[Material provided — start]

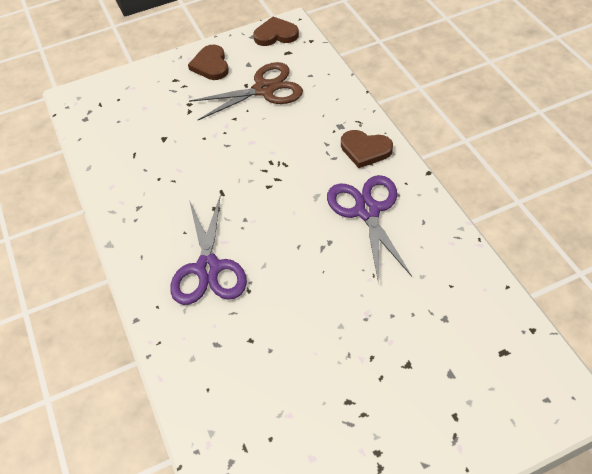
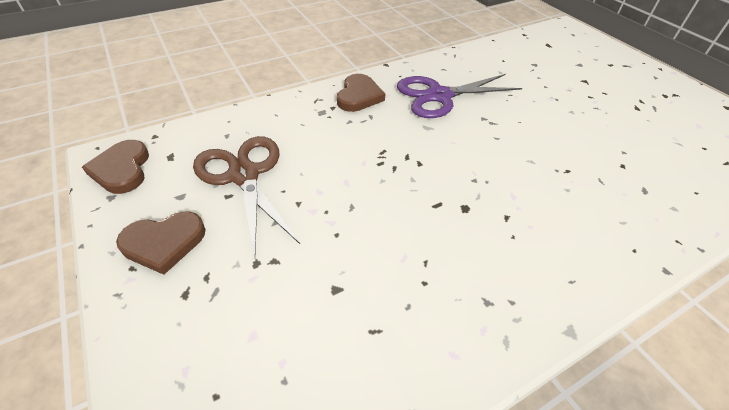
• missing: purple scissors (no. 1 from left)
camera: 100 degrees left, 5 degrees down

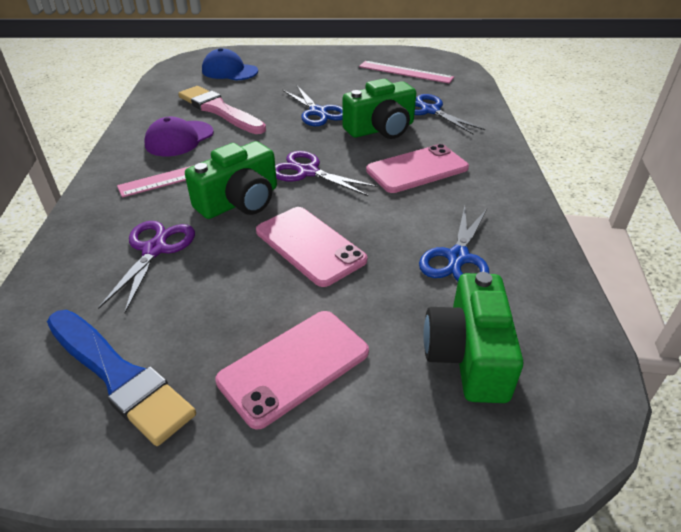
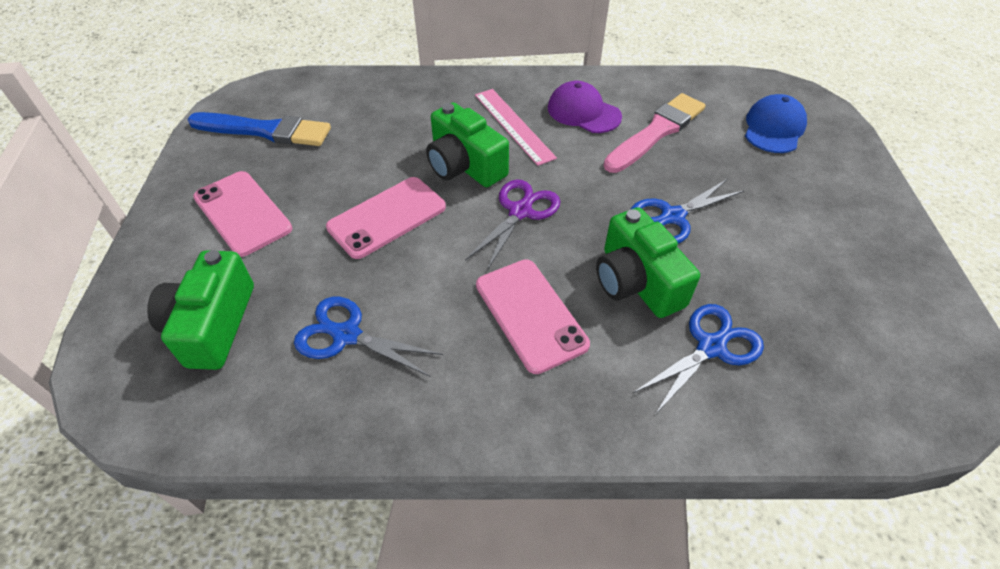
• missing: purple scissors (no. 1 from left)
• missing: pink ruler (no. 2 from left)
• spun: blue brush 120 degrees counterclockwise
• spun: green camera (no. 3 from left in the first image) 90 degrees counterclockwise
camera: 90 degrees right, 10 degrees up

[Material provided — finish]
[Material provided — start]

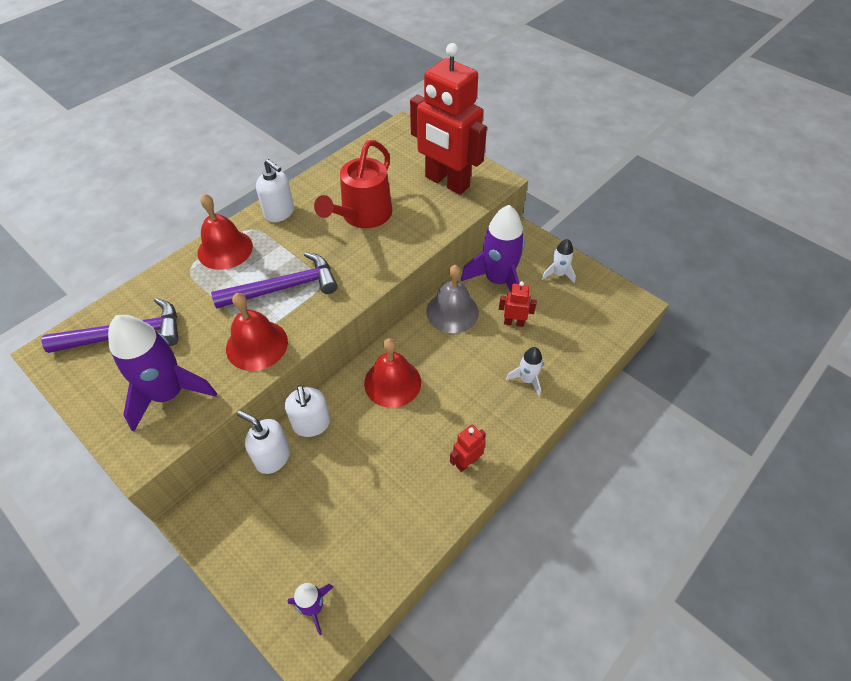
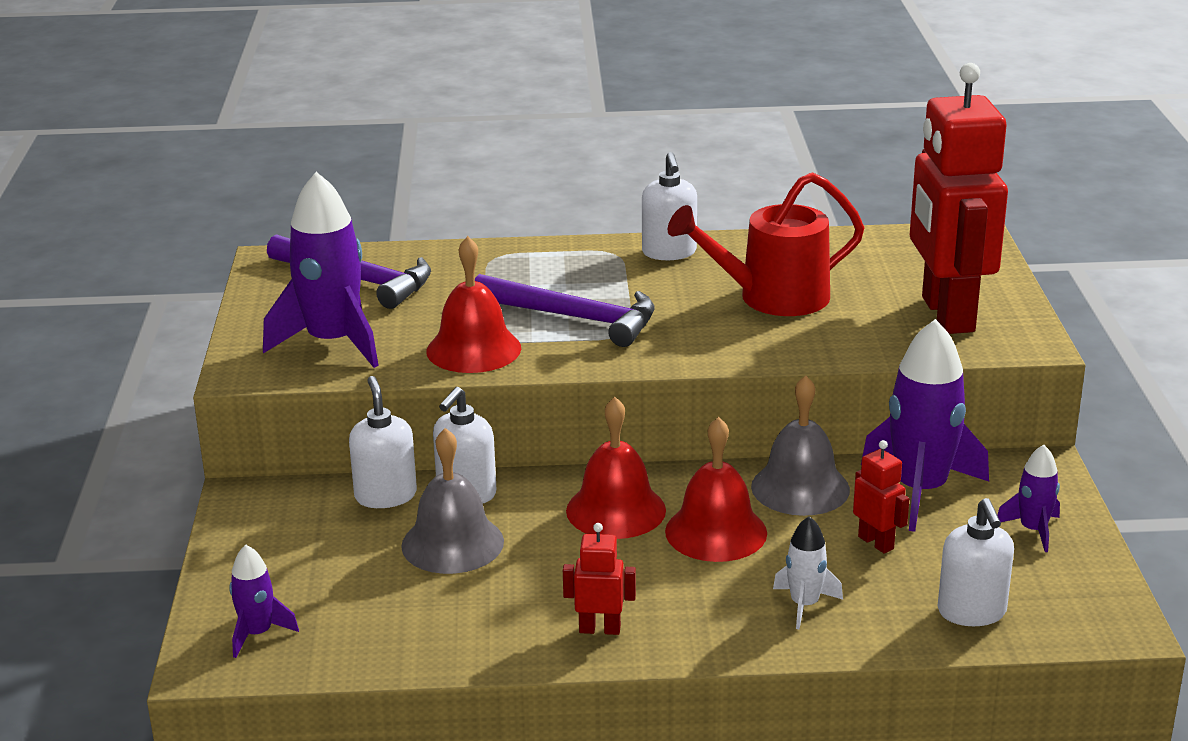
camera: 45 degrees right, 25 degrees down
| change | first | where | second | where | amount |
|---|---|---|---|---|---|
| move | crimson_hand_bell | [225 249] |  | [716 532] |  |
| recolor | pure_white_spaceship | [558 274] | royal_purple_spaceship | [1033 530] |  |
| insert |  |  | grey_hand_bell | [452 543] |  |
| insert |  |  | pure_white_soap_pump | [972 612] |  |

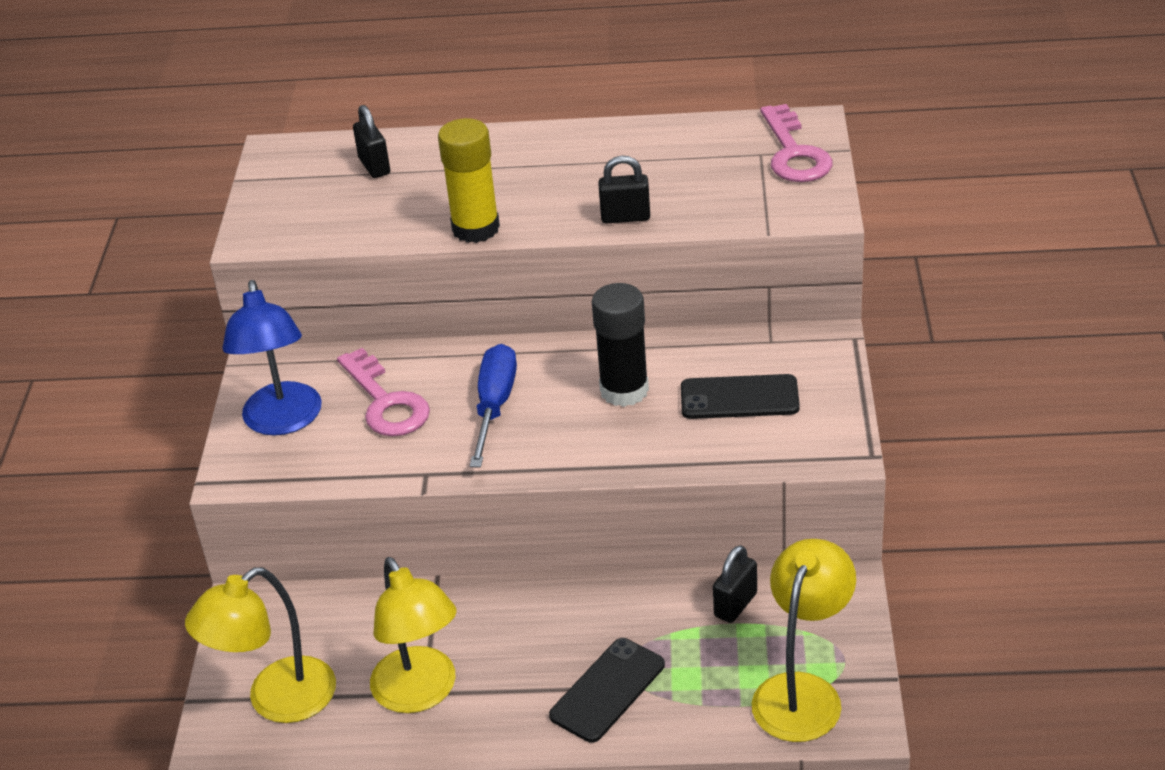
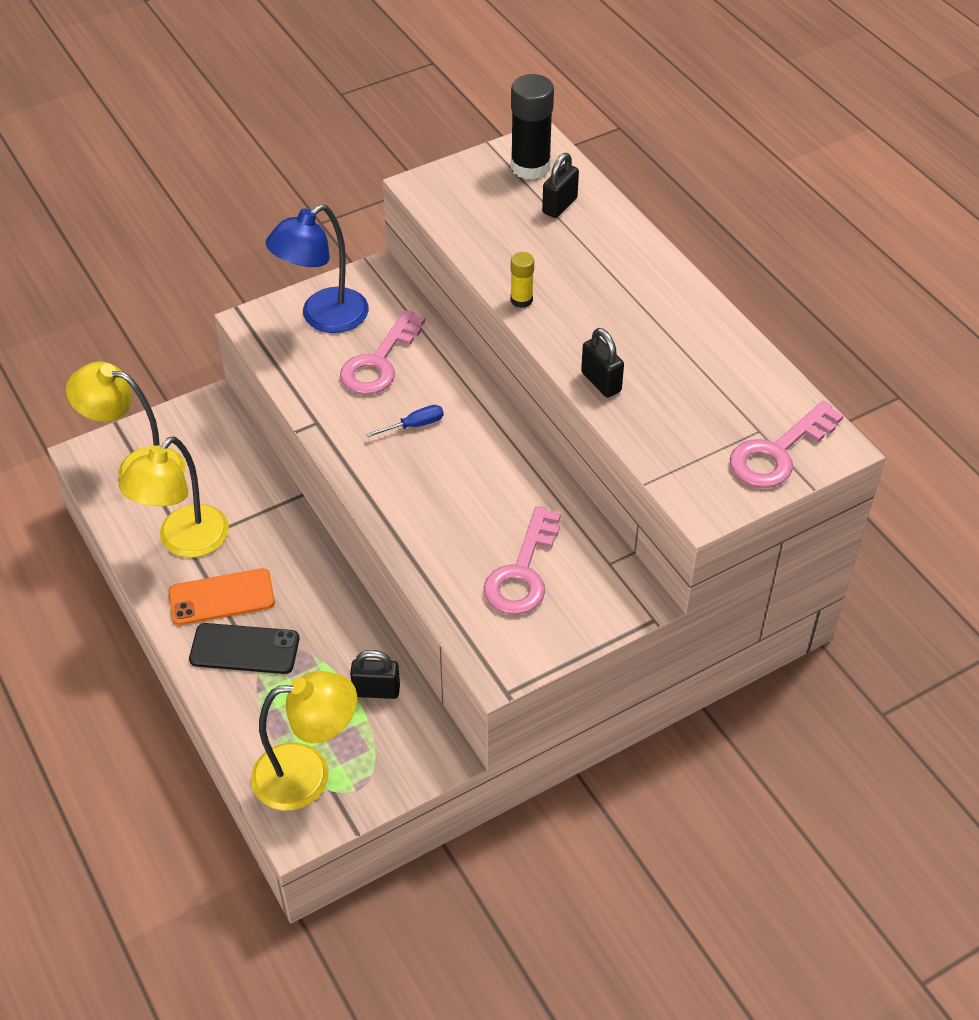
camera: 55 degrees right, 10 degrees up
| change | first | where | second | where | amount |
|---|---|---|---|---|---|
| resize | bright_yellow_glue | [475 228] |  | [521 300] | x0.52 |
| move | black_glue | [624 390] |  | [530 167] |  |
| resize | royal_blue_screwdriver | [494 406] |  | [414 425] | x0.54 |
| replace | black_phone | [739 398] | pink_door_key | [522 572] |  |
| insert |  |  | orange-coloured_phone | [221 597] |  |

[Material provided — finish]

#### What the task asks
Look through the entries above and quote exactly the lines from the line with "camera: 45 degrees right, 25 degrees down" to the line with "grey_hand_bell | [452", counting both of those lines.

#### Result for this exercise
camera: 45 degrees right, 25 degrees down
| change | first | where | second | where | amount |
|---|---|---|---|---|---|
| move | crimson_hand_bell | [225 249] |  | [716 532] |  |
| recolor | pure_white_spaceship | [558 274] | royal_purple_spaceship | [1033 530] |  |
| insert |  |  | grey_hand_bell | [452 543] |  |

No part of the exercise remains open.